### TASK TO COMPLETE
Output the lines of the entries below beginning at the one with "BUTTON3 pin VCC: 3V3 -> VIN" and ending with the last, exactly as written and without pictures.

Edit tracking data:
****
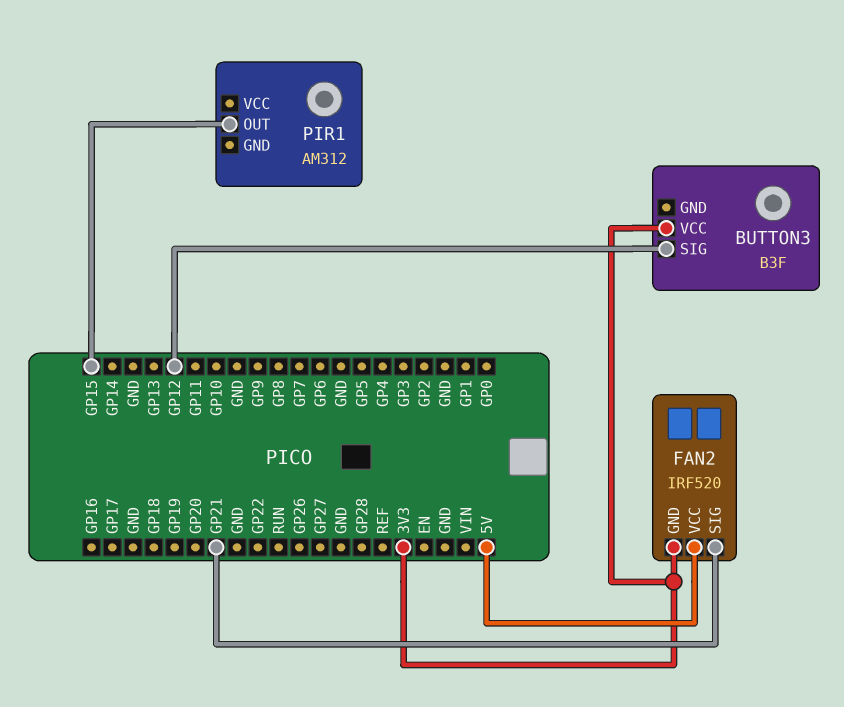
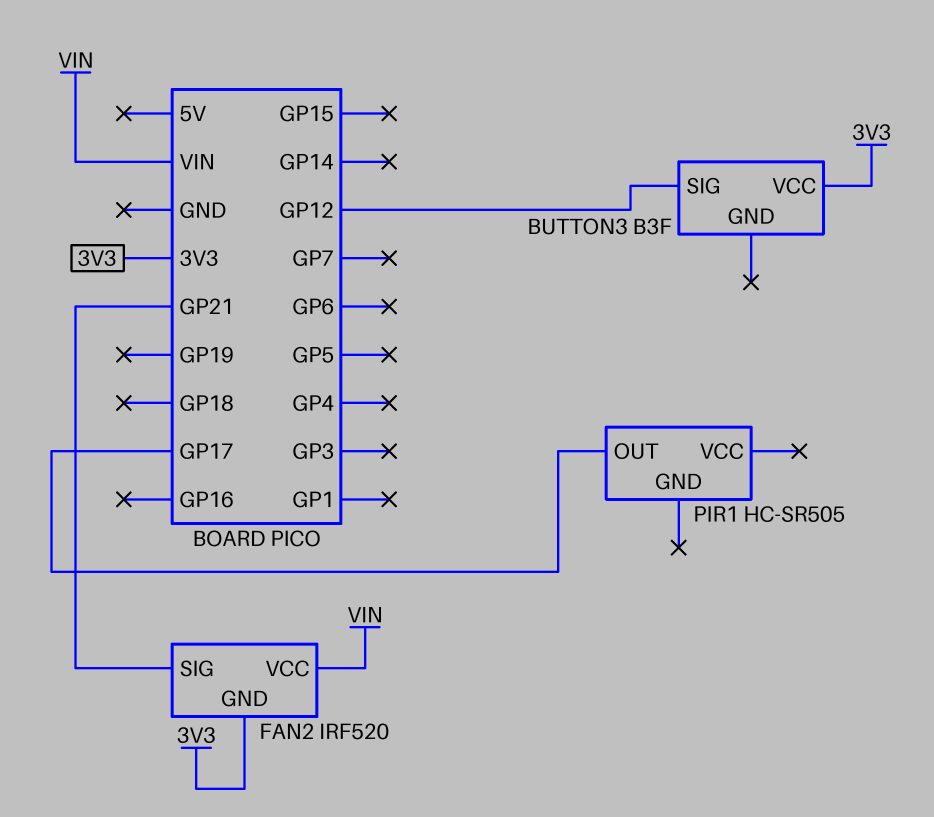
FAN2 pin VCC: 5V -> VIN
PIR1: AM312 -> HC-SR505
PIR1 pin OUT: GP15 -> GP17

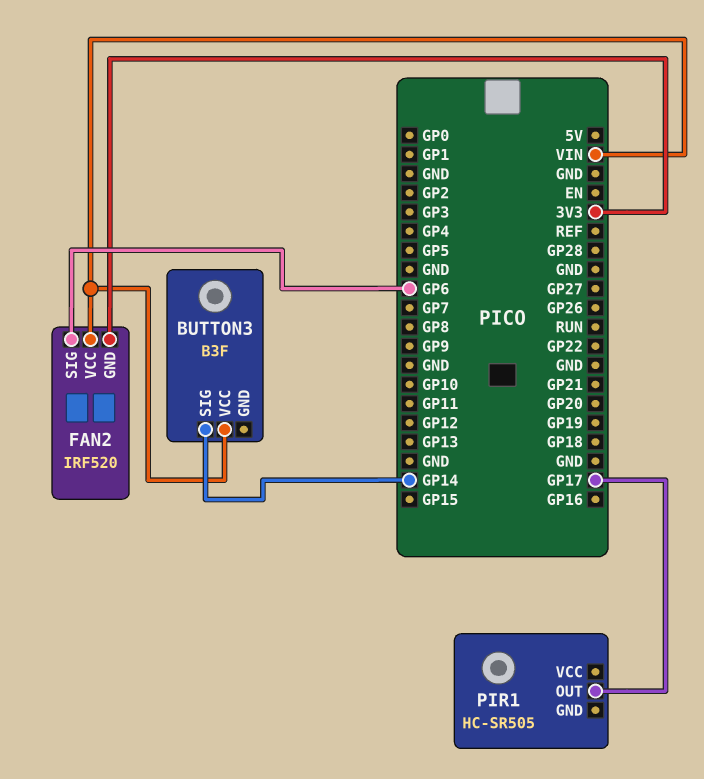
BUTTON3 pin SIG: GP12 -> GP14
BUTTON3 pin VCC: 3V3 -> VIN
FAN2 pin SIG: GP21 -> GP6

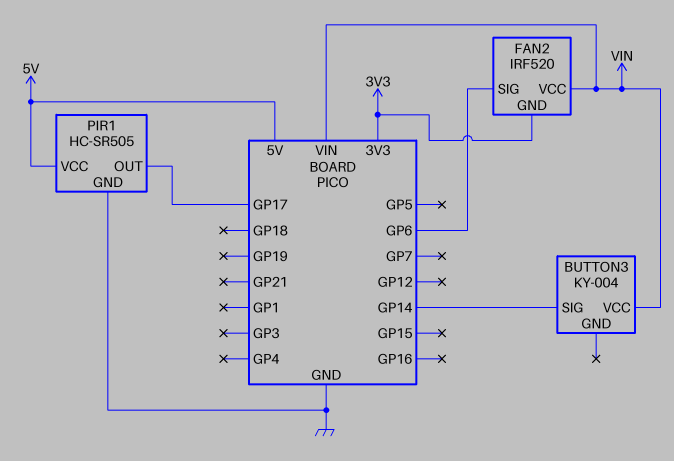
BUTTON3: B3F -> KY-004
PIR1 pin GND: none -> GND
PIR1 pin VCC: none -> 5V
****
### TASK RESULT
BUTTON3 pin VCC: 3V3 -> VIN
FAN2 pin SIG: GP21 -> GP6

BUTTON3: B3F -> KY-004
PIR1 pin GND: none -> GND
PIR1 pin VCC: none -> 5V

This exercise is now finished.